TASK PROMPT ::
Your reply should be an exact copy of every entry, with the pictures removed.

Revision tracking records
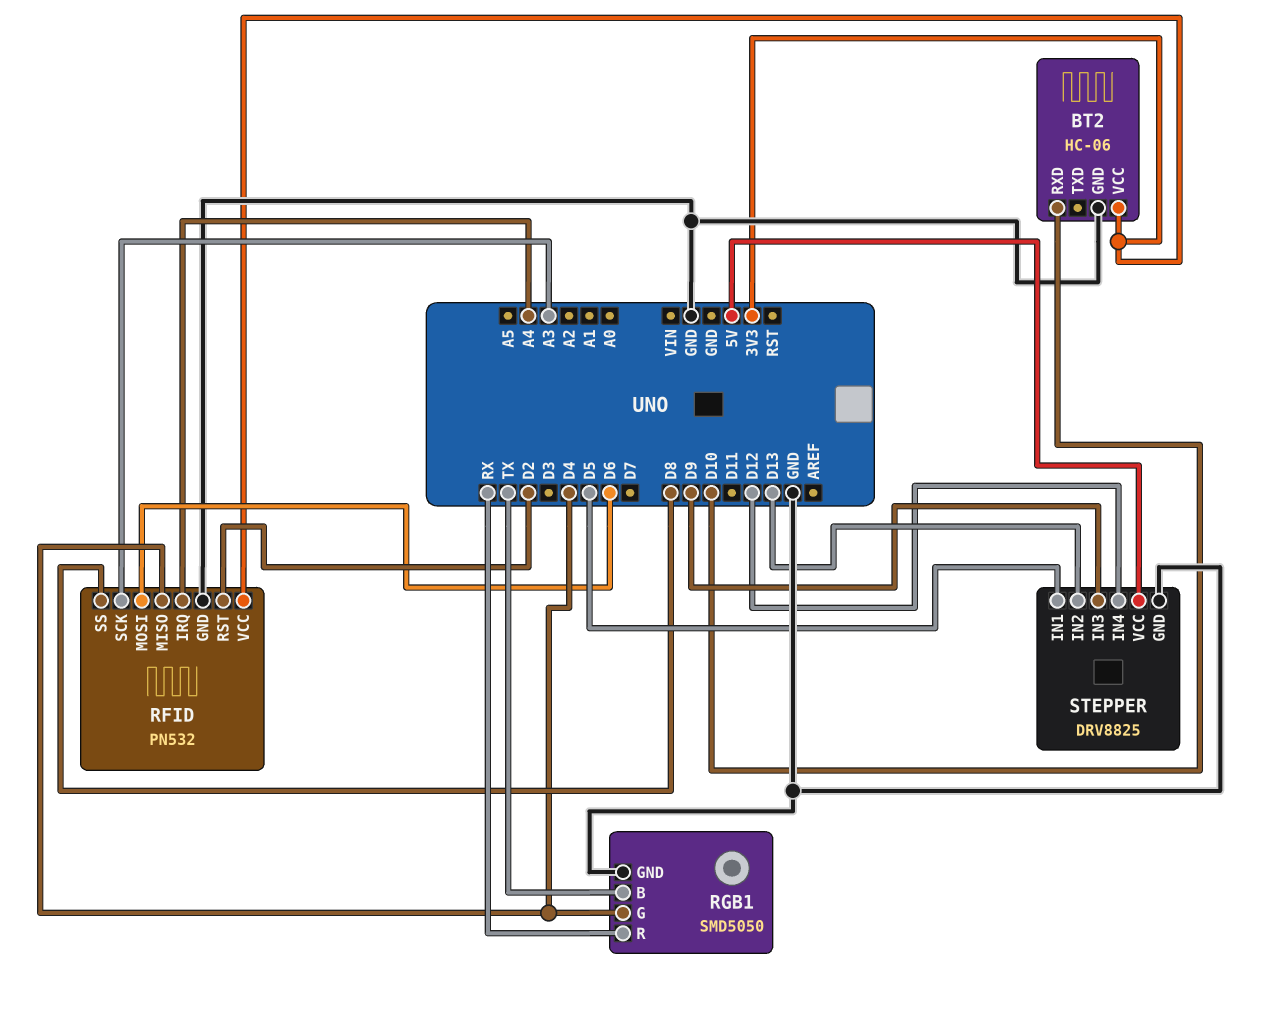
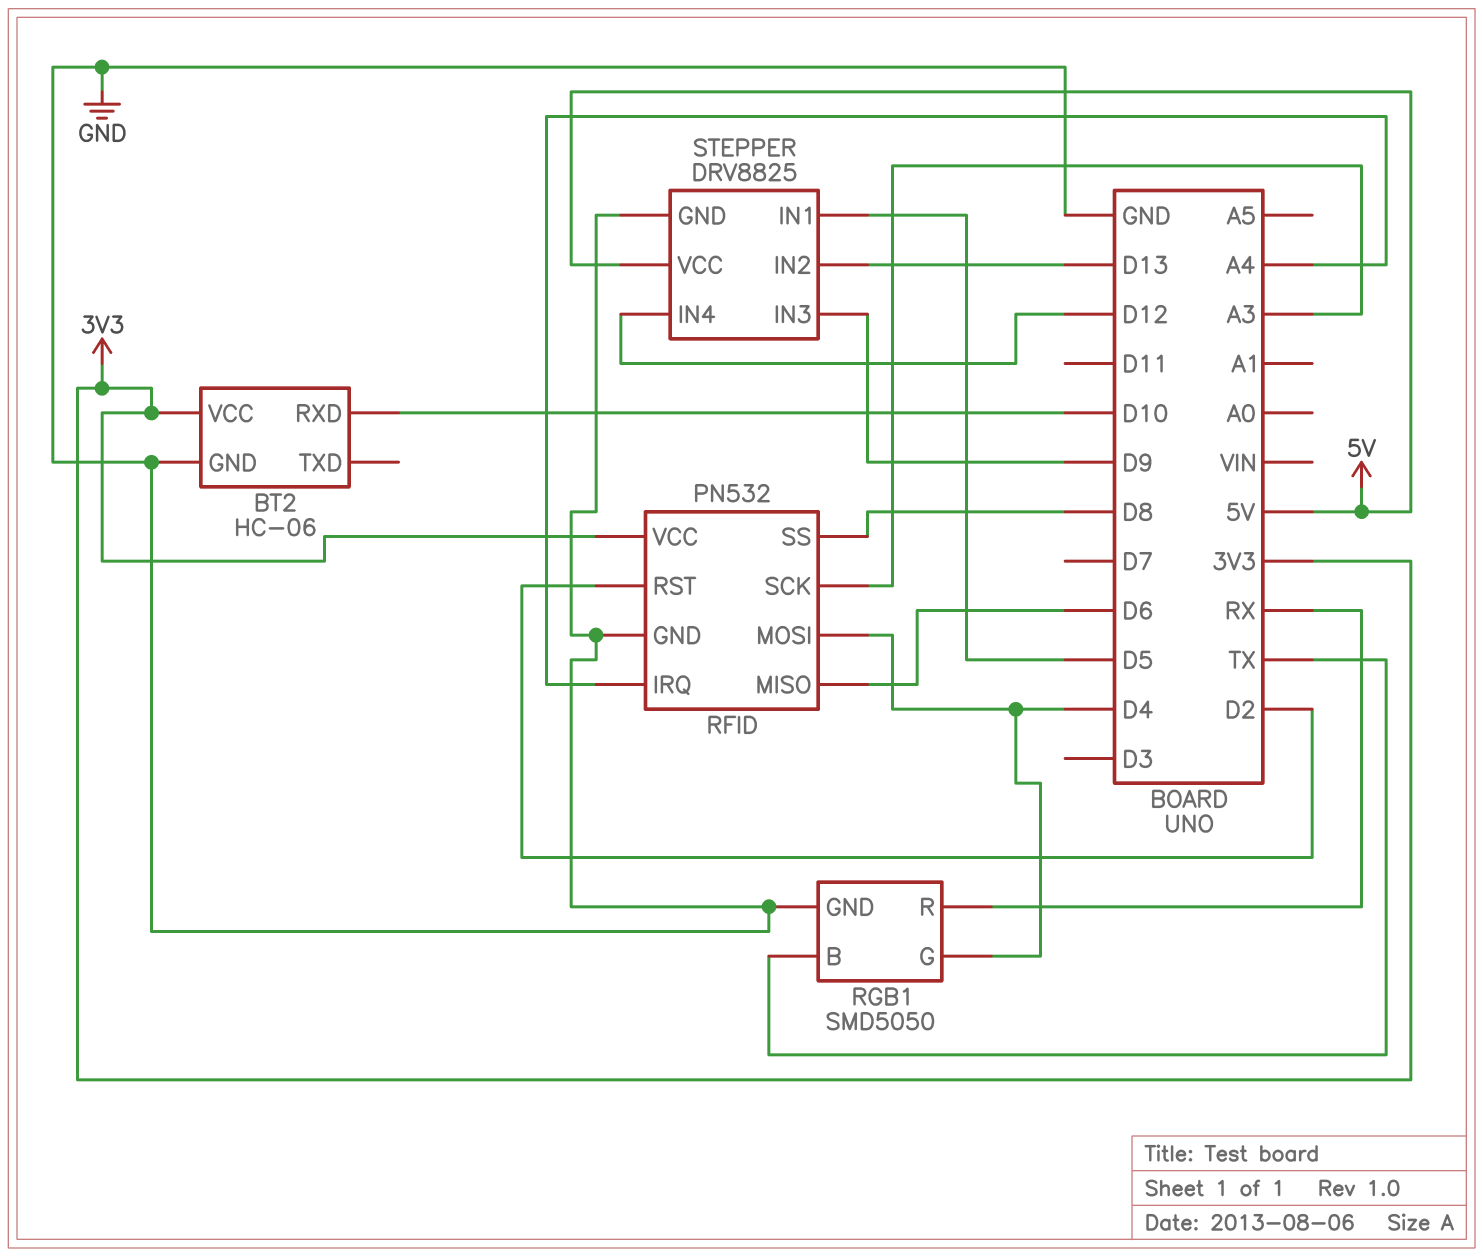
RFID pin MISO: D4 -> D6
RFID pin MOSI: D6 -> D4

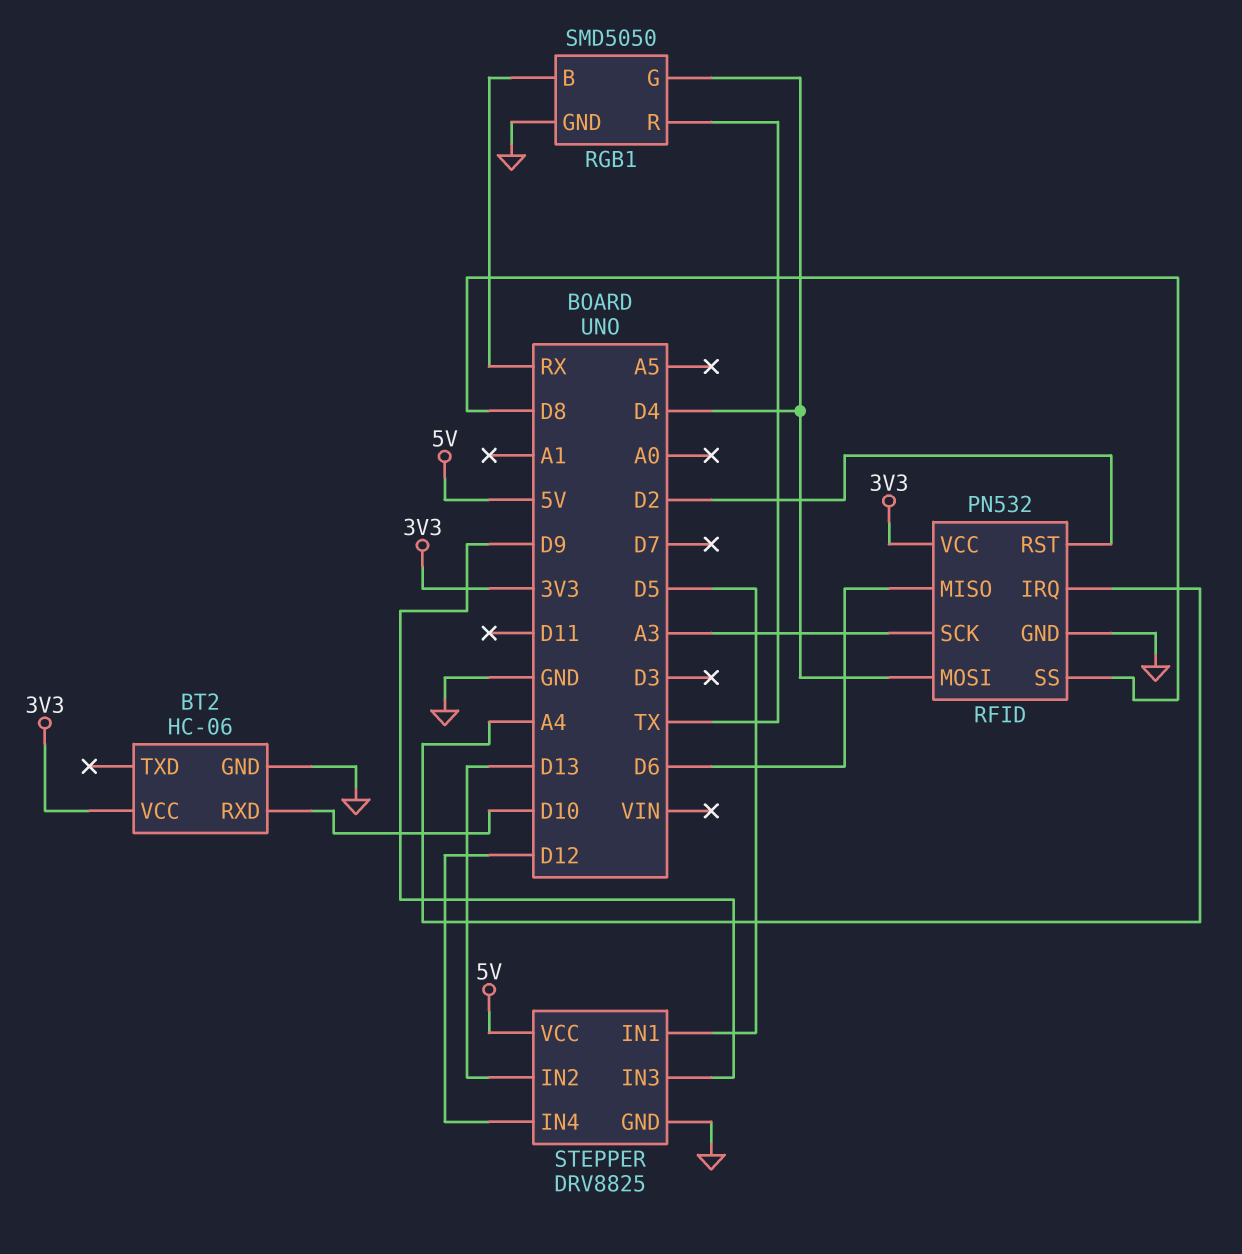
RGB1 pin B: TX -> RX
RGB1 pin R: RX -> TX

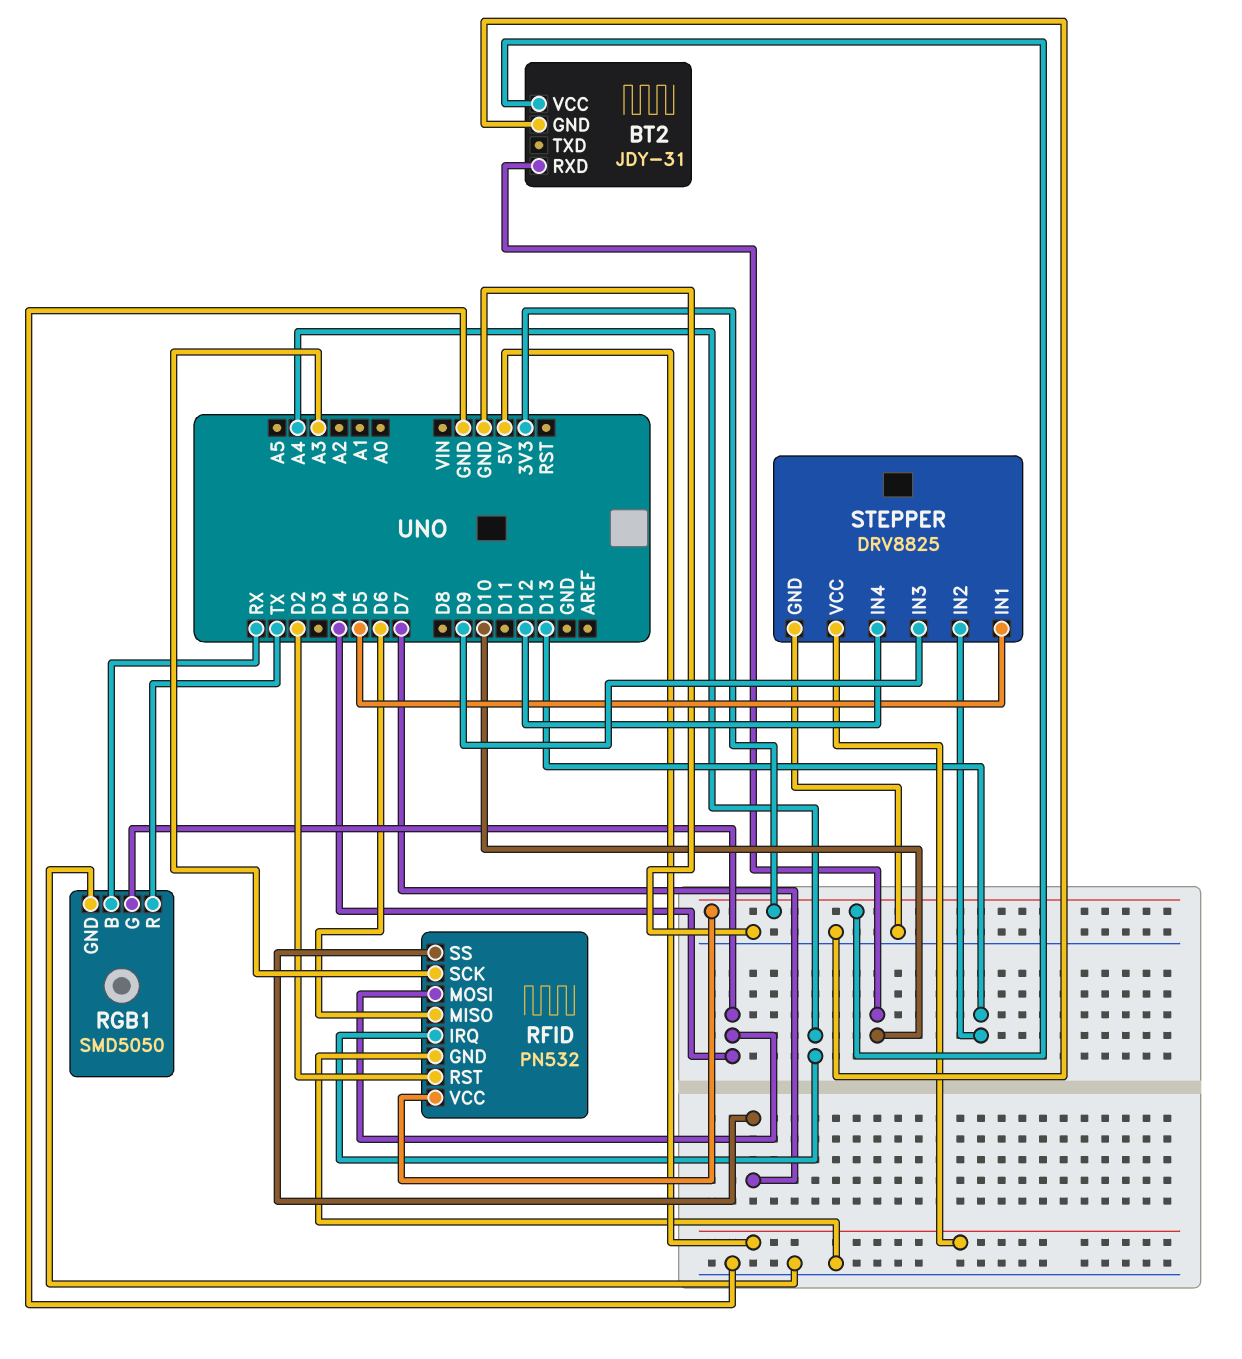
BT2: HC-06 -> JDY-31
RFID pin SS: D8 -> D7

ANSWER FOR THIS EXERCISE ::
RFID pin MISO: D4 -> D6
RFID pin MOSI: D6 -> D4

RGB1 pin B: TX -> RX
RGB1 pin R: RX -> TX

BT2: HC-06 -> JDY-31
RFID pin SS: D8 -> D7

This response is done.